> RECORDS PROVIDED:
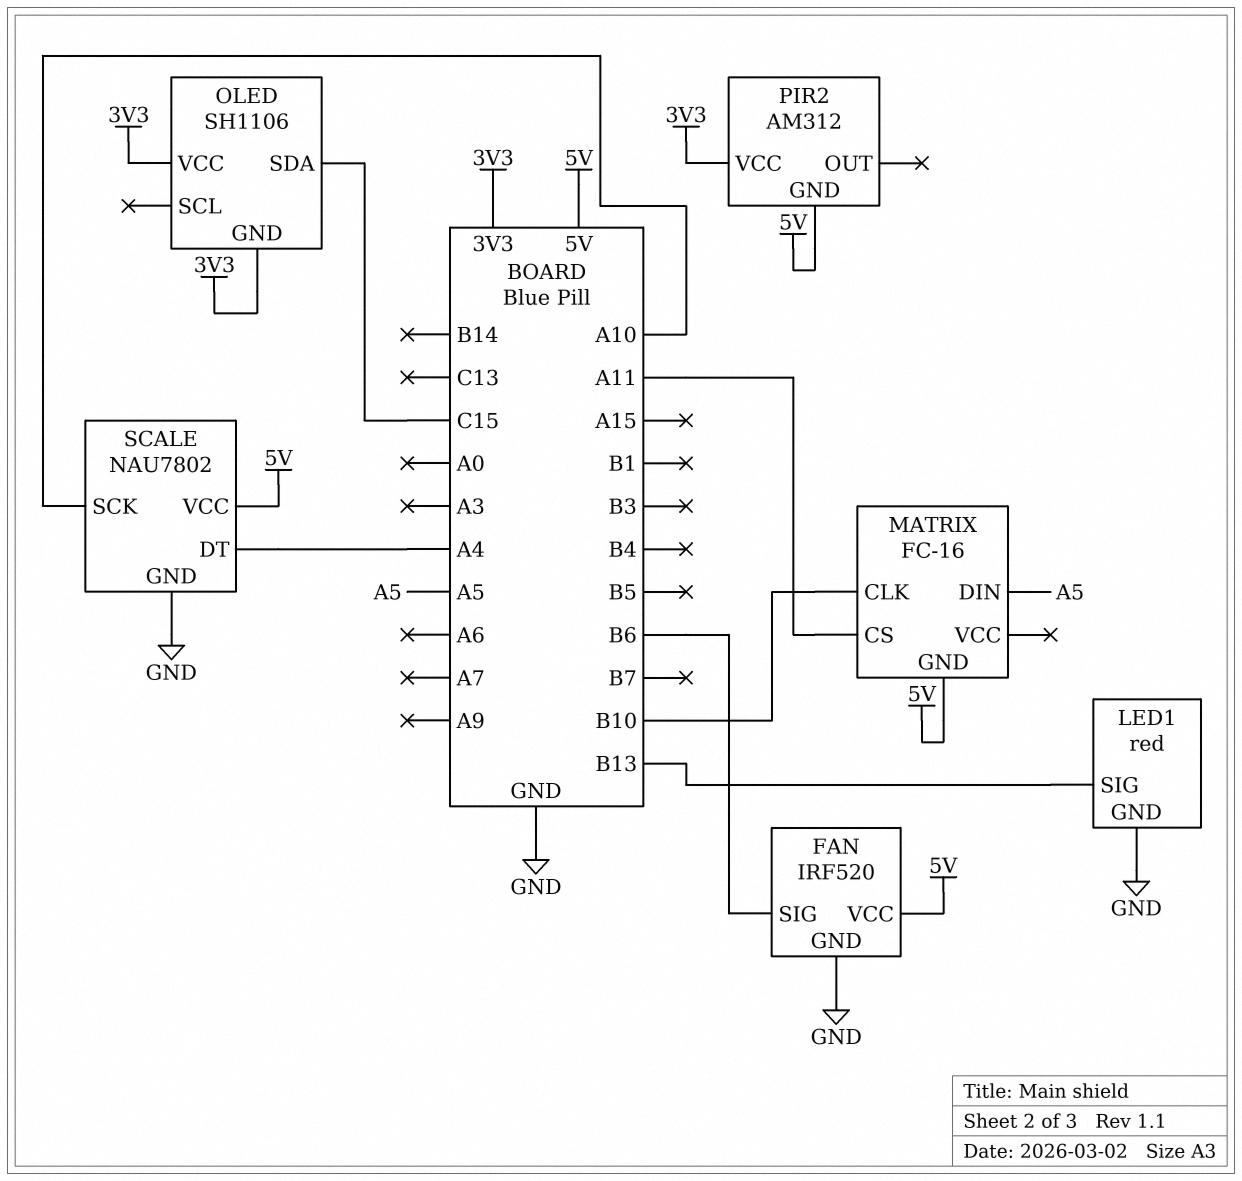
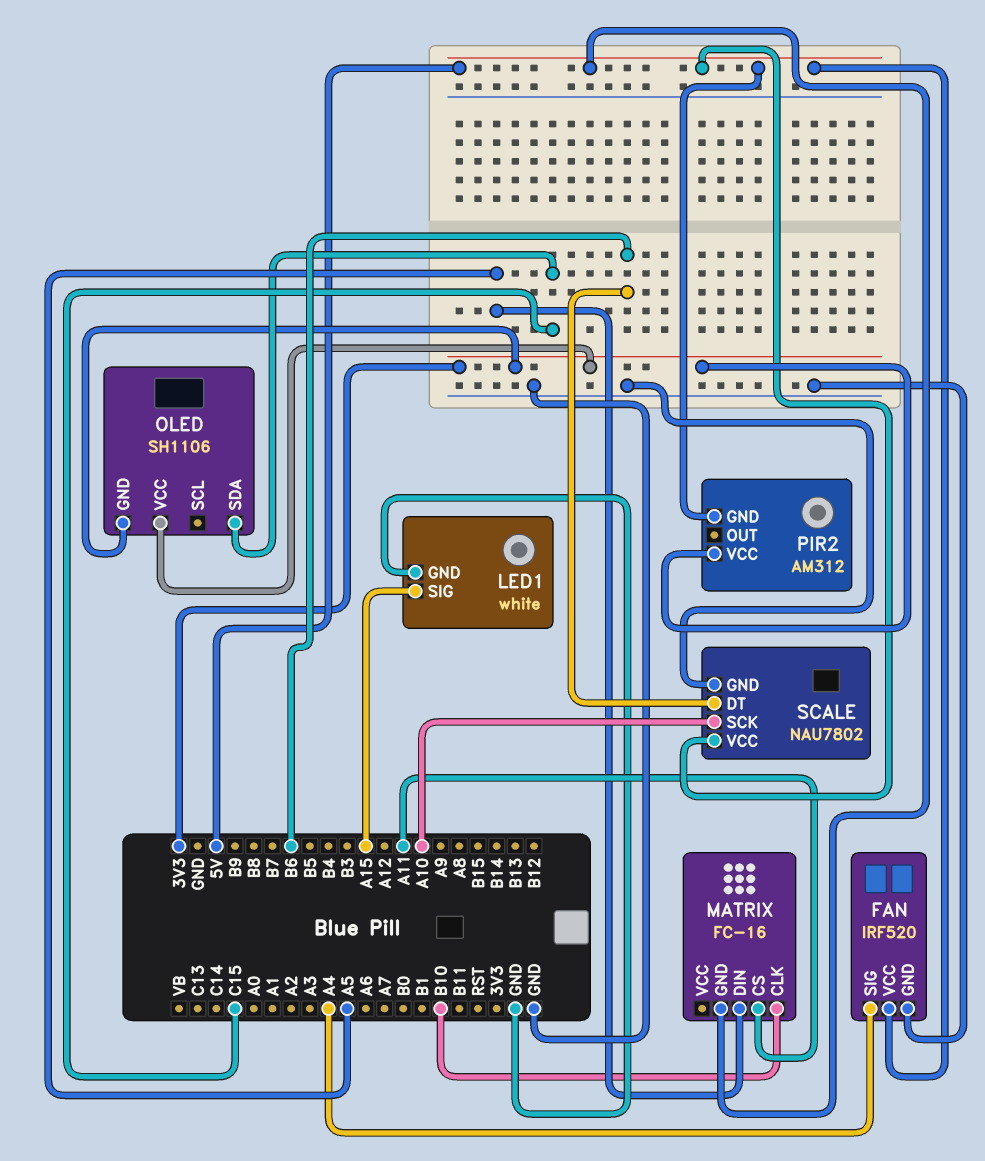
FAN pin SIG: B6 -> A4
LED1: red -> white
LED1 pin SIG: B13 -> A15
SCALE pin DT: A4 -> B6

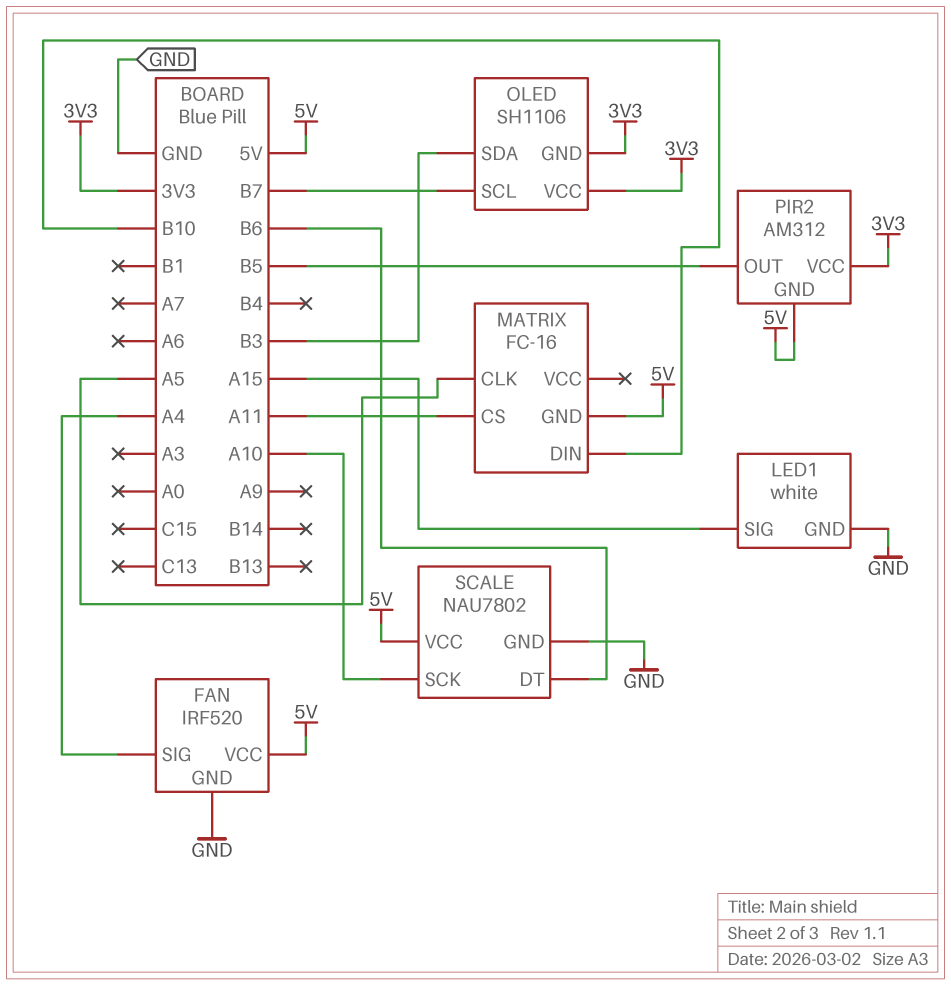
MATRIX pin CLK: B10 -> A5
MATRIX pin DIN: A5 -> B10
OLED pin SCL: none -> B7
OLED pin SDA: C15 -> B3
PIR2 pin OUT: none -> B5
--
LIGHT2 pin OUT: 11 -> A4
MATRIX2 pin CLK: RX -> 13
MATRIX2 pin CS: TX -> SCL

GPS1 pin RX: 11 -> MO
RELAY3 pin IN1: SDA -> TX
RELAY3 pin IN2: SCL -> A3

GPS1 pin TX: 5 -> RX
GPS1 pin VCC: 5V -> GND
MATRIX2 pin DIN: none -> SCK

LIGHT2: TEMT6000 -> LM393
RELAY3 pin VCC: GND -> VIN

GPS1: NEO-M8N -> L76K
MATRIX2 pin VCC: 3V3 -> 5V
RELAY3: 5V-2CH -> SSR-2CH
==
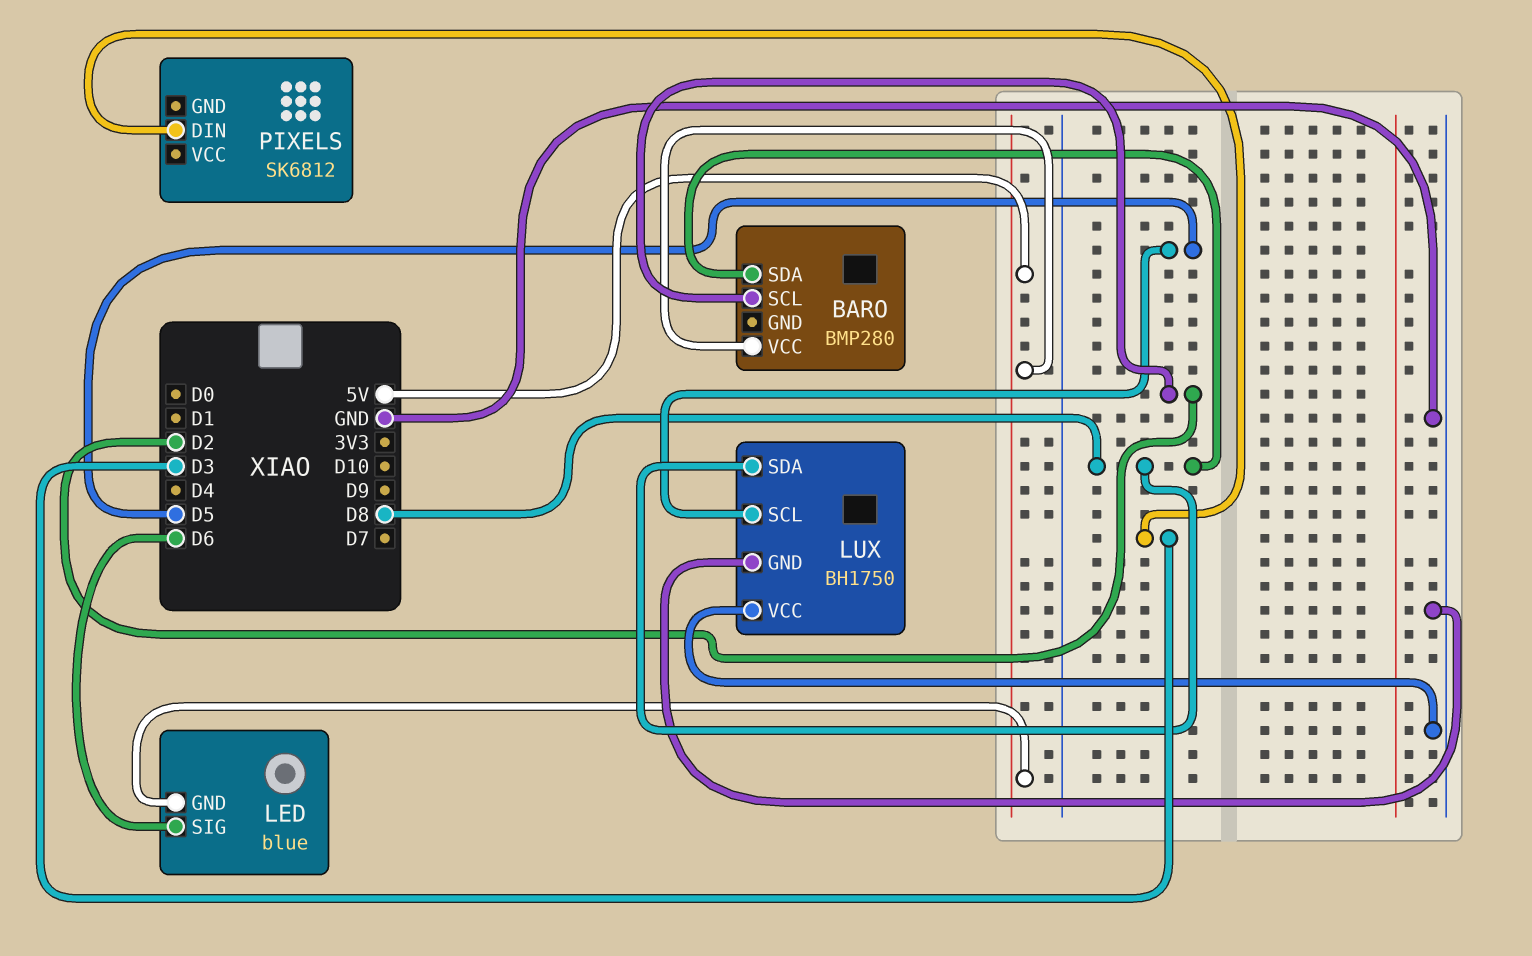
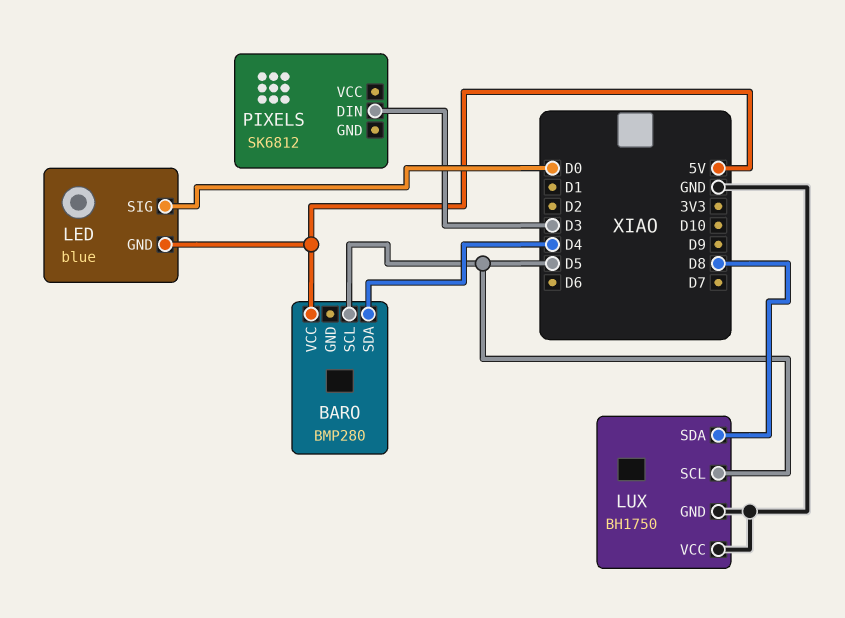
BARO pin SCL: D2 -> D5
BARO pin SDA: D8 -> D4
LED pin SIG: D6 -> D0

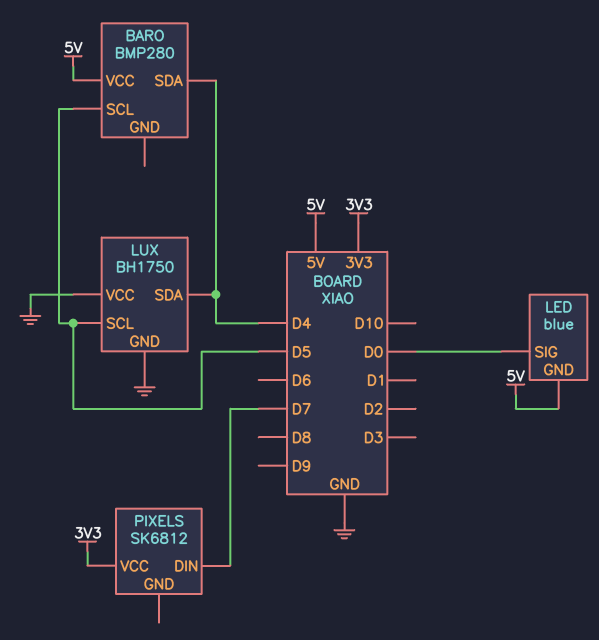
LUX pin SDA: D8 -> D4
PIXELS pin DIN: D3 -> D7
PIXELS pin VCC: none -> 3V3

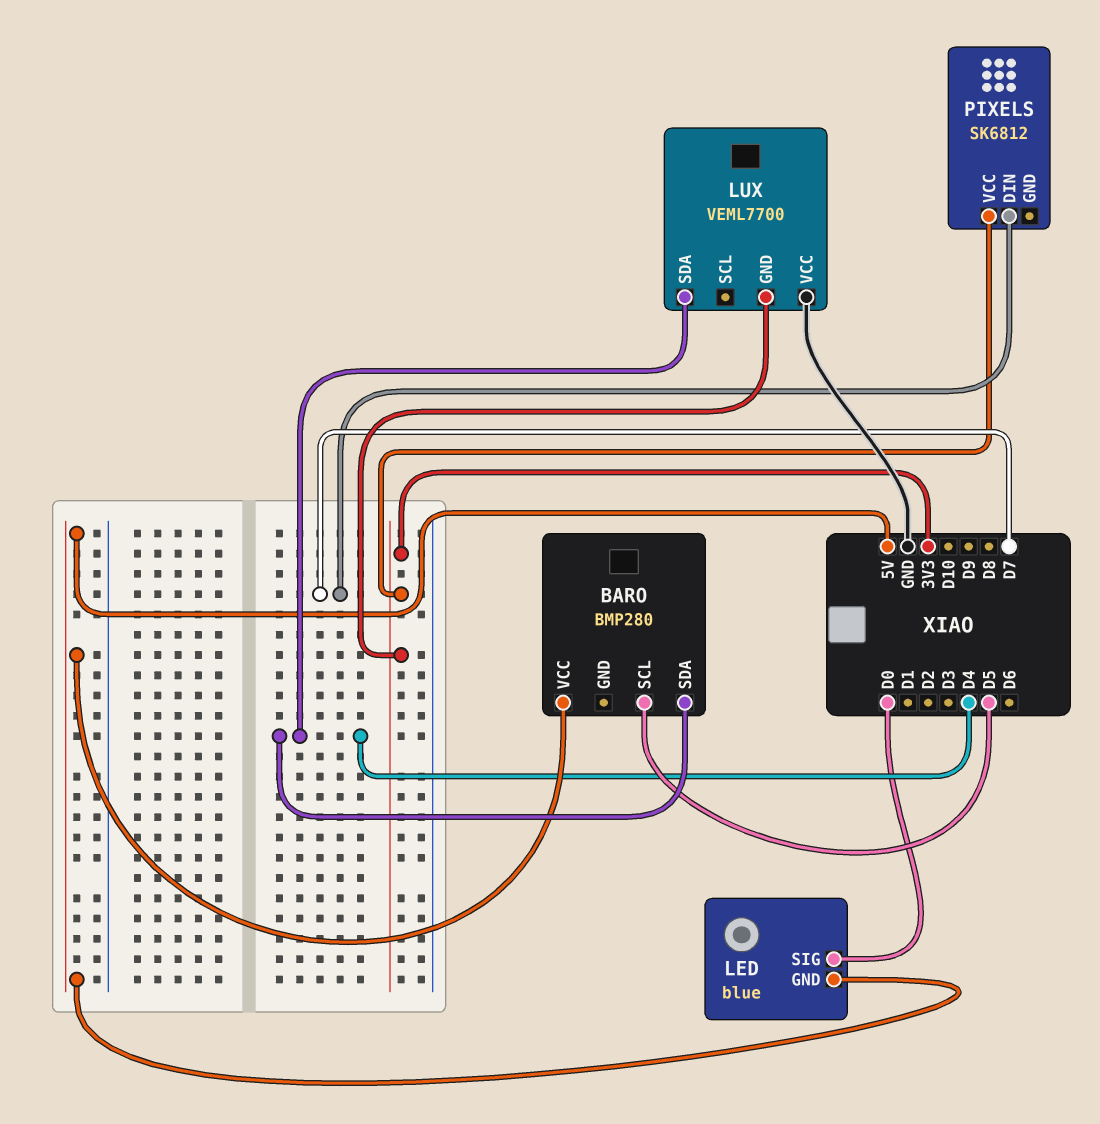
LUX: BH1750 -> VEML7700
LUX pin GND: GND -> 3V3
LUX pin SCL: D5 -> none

> WORK TASK:
Extract from the records above the lines from the one containing "MATRIX2 pin DIN: none -> SCK" to the one containing "RELAY3: 5V-2CH -> SSR-2CH", both lines included, exactly as they appear and with nothing else.

> ANSWER SPACE:
MATRIX2 pin DIN: none -> SCK

LIGHT2: TEMT6000 -> LM393
RELAY3 pin VCC: GND -> VIN

GPS1: NEO-M8N -> L76K
MATRIX2 pin VCC: 3V3 -> 5V
RELAY3: 5V-2CH -> SSR-2CH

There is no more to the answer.